= EXERCISE BRIEF =
From the first entry to the last, repeat them all exactly.

= Before-and-after change records =
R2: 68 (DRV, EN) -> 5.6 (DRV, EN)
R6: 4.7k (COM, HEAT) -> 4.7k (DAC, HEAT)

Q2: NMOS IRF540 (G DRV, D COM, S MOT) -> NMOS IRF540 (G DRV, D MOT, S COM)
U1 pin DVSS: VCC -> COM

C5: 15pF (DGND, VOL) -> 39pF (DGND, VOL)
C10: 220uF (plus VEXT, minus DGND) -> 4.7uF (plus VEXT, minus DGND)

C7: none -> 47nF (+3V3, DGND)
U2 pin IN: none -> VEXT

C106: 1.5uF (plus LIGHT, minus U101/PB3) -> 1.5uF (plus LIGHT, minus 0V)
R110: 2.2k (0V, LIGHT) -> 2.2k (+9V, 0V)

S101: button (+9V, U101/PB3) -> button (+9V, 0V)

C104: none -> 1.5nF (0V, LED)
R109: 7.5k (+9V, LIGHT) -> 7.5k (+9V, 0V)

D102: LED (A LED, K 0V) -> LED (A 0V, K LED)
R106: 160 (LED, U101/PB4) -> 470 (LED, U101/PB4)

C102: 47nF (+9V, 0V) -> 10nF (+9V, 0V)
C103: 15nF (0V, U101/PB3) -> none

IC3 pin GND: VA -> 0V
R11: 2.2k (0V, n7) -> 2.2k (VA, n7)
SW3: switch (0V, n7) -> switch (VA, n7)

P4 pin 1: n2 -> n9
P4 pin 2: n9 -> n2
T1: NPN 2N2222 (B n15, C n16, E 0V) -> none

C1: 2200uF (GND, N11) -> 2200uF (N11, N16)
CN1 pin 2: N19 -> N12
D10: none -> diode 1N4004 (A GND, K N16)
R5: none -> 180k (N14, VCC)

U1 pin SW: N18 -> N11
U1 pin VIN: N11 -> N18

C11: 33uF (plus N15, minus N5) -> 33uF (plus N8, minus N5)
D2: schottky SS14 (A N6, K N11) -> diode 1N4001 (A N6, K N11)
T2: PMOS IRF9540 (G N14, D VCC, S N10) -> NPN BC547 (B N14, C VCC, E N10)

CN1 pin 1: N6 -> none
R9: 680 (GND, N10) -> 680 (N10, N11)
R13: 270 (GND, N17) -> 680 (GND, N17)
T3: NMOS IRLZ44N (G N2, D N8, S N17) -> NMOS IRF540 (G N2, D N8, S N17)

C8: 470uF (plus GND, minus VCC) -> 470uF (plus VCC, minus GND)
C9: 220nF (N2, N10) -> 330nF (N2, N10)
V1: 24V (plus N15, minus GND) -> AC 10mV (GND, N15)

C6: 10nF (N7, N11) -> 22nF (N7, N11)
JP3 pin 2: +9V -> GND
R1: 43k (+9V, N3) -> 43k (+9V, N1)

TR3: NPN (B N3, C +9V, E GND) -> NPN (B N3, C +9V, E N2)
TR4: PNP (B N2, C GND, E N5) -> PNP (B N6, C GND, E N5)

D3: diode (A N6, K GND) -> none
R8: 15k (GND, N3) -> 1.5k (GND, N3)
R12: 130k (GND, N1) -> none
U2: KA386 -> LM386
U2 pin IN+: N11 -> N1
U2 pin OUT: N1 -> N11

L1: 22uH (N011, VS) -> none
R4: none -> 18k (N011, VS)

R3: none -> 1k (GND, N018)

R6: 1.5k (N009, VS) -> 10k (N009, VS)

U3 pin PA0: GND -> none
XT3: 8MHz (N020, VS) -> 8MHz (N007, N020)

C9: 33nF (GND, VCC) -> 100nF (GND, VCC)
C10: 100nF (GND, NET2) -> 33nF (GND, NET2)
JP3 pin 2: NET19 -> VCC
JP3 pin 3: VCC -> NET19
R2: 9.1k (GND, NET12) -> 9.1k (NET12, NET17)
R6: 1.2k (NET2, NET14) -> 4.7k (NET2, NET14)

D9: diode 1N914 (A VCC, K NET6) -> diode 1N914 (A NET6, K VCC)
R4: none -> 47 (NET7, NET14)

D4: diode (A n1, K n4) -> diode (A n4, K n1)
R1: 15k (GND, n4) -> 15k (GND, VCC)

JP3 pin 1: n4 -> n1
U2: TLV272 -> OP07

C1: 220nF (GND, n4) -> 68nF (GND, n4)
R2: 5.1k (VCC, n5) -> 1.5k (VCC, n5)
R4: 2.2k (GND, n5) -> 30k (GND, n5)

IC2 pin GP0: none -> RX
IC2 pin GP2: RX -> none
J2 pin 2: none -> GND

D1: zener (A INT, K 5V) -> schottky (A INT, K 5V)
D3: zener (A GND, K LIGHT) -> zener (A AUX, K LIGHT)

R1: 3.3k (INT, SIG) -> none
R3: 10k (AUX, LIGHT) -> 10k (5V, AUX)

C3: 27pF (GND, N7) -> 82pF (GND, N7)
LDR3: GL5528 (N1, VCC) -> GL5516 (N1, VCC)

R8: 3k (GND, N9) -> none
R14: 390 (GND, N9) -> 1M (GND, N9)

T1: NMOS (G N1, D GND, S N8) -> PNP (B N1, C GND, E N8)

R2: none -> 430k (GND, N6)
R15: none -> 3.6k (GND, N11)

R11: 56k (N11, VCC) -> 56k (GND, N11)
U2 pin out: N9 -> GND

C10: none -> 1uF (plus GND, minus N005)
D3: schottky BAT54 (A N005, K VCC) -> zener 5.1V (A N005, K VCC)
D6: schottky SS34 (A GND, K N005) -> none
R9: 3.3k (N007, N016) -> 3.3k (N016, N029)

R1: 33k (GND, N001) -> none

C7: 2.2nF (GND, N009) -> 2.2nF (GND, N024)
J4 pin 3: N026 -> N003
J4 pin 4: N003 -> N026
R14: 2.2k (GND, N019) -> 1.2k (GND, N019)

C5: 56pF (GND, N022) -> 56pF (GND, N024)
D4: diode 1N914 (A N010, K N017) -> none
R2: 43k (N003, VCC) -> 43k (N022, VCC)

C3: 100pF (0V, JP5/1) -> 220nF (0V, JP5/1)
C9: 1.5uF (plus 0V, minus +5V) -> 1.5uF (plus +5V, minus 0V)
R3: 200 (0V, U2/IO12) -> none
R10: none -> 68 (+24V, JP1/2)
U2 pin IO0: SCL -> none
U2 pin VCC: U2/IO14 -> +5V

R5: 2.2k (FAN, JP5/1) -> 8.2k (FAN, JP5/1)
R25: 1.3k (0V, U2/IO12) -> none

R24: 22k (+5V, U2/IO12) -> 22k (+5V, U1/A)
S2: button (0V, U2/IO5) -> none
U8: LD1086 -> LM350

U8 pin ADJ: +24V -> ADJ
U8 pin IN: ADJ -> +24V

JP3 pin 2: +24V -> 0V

= ANSWER BELOW =
R2: 68 (DRV, EN) -> 5.6 (DRV, EN)
R6: 4.7k (COM, HEAT) -> 4.7k (DAC, HEAT)

Q2: NMOS IRF540 (G DRV, D COM, S MOT) -> NMOS IRF540 (G DRV, D MOT, S COM)
U1 pin DVSS: VCC -> COM

C5: 15pF (DGND, VOL) -> 39pF (DGND, VOL)
C10: 220uF (plus VEXT, minus DGND) -> 4.7uF (plus VEXT, minus DGND)

C7: none -> 47nF (+3V3, DGND)
U2 pin IN: none -> VEXT

C106: 1.5uF (plus LIGHT, minus U101/PB3) -> 1.5uF (plus LIGHT, minus 0V)
R110: 2.2k (0V, LIGHT) -> 2.2k (+9V, 0V)

S101: button (+9V, U101/PB3) -> button (+9V, 0V)

C104: none -> 1.5nF (0V, LED)
R109: 7.5k (+9V, LIGHT) -> 7.5k (+9V, 0V)

D102: LED (A LED, K 0V) -> LED (A 0V, K LED)
R106: 160 (LED, U101/PB4) -> 470 (LED, U101/PB4)

C102: 47nF (+9V, 0V) -> 10nF (+9V, 0V)
C103: 15nF (0V, U101/PB3) -> none

IC3 pin GND: VA -> 0V
R11: 2.2k (0V, n7) -> 2.2k (VA, n7)
SW3: switch (0V, n7) -> switch (VA, n7)

P4 pin 1: n2 -> n9
P4 pin 2: n9 -> n2
T1: NPN 2N2222 (B n15, C n16, E 0V) -> none

C1: 2200uF (GND, N11) -> 2200uF (N11, N16)
CN1 pin 2: N19 -> N12
D10: none -> diode 1N4004 (A GND, K N16)
R5: none -> 180k (N14, VCC)

U1 pin SW: N18 -> N11
U1 pin VIN: N11 -> N18

C11: 33uF (plus N15, minus N5) -> 33uF (plus N8, minus N5)
D2: schottky SS14 (A N6, K N11) -> diode 1N4001 (A N6, K N11)
T2: PMOS IRF9540 (G N14, D VCC, S N10) -> NPN BC547 (B N14, C VCC, E N10)

CN1 pin 1: N6 -> none
R9: 680 (GND, N10) -> 680 (N10, N11)
R13: 270 (GND, N17) -> 680 (GND, N17)
T3: NMOS IRLZ44N (G N2, D N8, S N17) -> NMOS IRF540 (G N2, D N8, S N17)

C8: 470uF (plus GND, minus VCC) -> 470uF (plus VCC, minus GND)
C9: 220nF (N2, N10) -> 330nF (N2, N10)
V1: 24V (plus N15, minus GND) -> AC 10mV (GND, N15)

C6: 10nF (N7, N11) -> 22nF (N7, N11)
JP3 pin 2: +9V -> GND
R1: 43k (+9V, N3) -> 43k (+9V, N1)

TR3: NPN (B N3, C +9V, E GND) -> NPN (B N3, C +9V, E N2)
TR4: PNP (B N2, C GND, E N5) -> PNP (B N6, C GND, E N5)

D3: diode (A N6, K GND) -> none
R8: 15k (GND, N3) -> 1.5k (GND, N3)
R12: 130k (GND, N1) -> none
U2: KA386 -> LM386
U2 pin IN+: N11 -> N1
U2 pin OUT: N1 -> N11

L1: 22uH (N011, VS) -> none
R4: none -> 18k (N011, VS)

R3: none -> 1k (GND, N018)

R6: 1.5k (N009, VS) -> 10k (N009, VS)

U3 pin PA0: GND -> none
XT3: 8MHz (N020, VS) -> 8MHz (N007, N020)

C9: 33nF (GND, VCC) -> 100nF (GND, VCC)
C10: 100nF (GND, NET2) -> 33nF (GND, NET2)
JP3 pin 2: NET19 -> VCC
JP3 pin 3: VCC -> NET19
R2: 9.1k (GND, NET12) -> 9.1k (NET12, NET17)
R6: 1.2k (NET2, NET14) -> 4.7k (NET2, NET14)

D9: diode 1N914 (A VCC, K NET6) -> diode 1N914 (A NET6, K VCC)
R4: none -> 47 (NET7, NET14)

D4: diode (A n1, K n4) -> diode (A n4, K n1)
R1: 15k (GND, n4) -> 15k (GND, VCC)

JP3 pin 1: n4 -> n1
U2: TLV272 -> OP07

C1: 220nF (GND, n4) -> 68nF (GND, n4)
R2: 5.1k (VCC, n5) -> 1.5k (VCC, n5)
R4: 2.2k (GND, n5) -> 30k (GND, n5)

IC2 pin GP0: none -> RX
IC2 pin GP2: RX -> none
J2 pin 2: none -> GND

D1: zener (A INT, K 5V) -> schottky (A INT, K 5V)
D3: zener (A GND, K LIGHT) -> zener (A AUX, K LIGHT)

R1: 3.3k (INT, SIG) -> none
R3: 10k (AUX, LIGHT) -> 10k (5V, AUX)

C3: 27pF (GND, N7) -> 82pF (GND, N7)
LDR3: GL5528 (N1, VCC) -> GL5516 (N1, VCC)

R8: 3k (GND, N9) -> none
R14: 390 (GND, N9) -> 1M (GND, N9)

T1: NMOS (G N1, D GND, S N8) -> PNP (B N1, C GND, E N8)

R2: none -> 430k (GND, N6)
R15: none -> 3.6k (GND, N11)

R11: 56k (N11, VCC) -> 56k (GND, N11)
U2 pin out: N9 -> GND

C10: none -> 1uF (plus GND, minus N005)
D3: schottky BAT54 (A N005, K VCC) -> zener 5.1V (A N005, K VCC)
D6: schottky SS34 (A GND, K N005) -> none
R9: 3.3k (N007, N016) -> 3.3k (N016, N029)

R1: 33k (GND, N001) -> none

C7: 2.2nF (GND, N009) -> 2.2nF (GND, N024)
J4 pin 3: N026 -> N003
J4 pin 4: N003 -> N026
R14: 2.2k (GND, N019) -> 1.2k (GND, N019)

C5: 56pF (GND, N022) -> 56pF (GND, N024)
D4: diode 1N914 (A N010, K N017) -> none
R2: 43k (N003, VCC) -> 43k (N022, VCC)

C3: 100pF (0V, JP5/1) -> 220nF (0V, JP5/1)
C9: 1.5uF (plus 0V, minus +5V) -> 1.5uF (plus +5V, minus 0V)
R3: 200 (0V, U2/IO12) -> none
R10: none -> 68 (+24V, JP1/2)
U2 pin IO0: SCL -> none
U2 pin VCC: U2/IO14 -> +5V

R5: 2.2k (FAN, JP5/1) -> 8.2k (FAN, JP5/1)
R25: 1.3k (0V, U2/IO12) -> none

R24: 22k (+5V, U2/IO12) -> 22k (+5V, U1/A)
S2: button (0V, U2/IO5) -> none
U8: LD1086 -> LM350

U8 pin ADJ: +24V -> ADJ
U8 pin IN: ADJ -> +24V

JP3 pin 2: +24V -> 0V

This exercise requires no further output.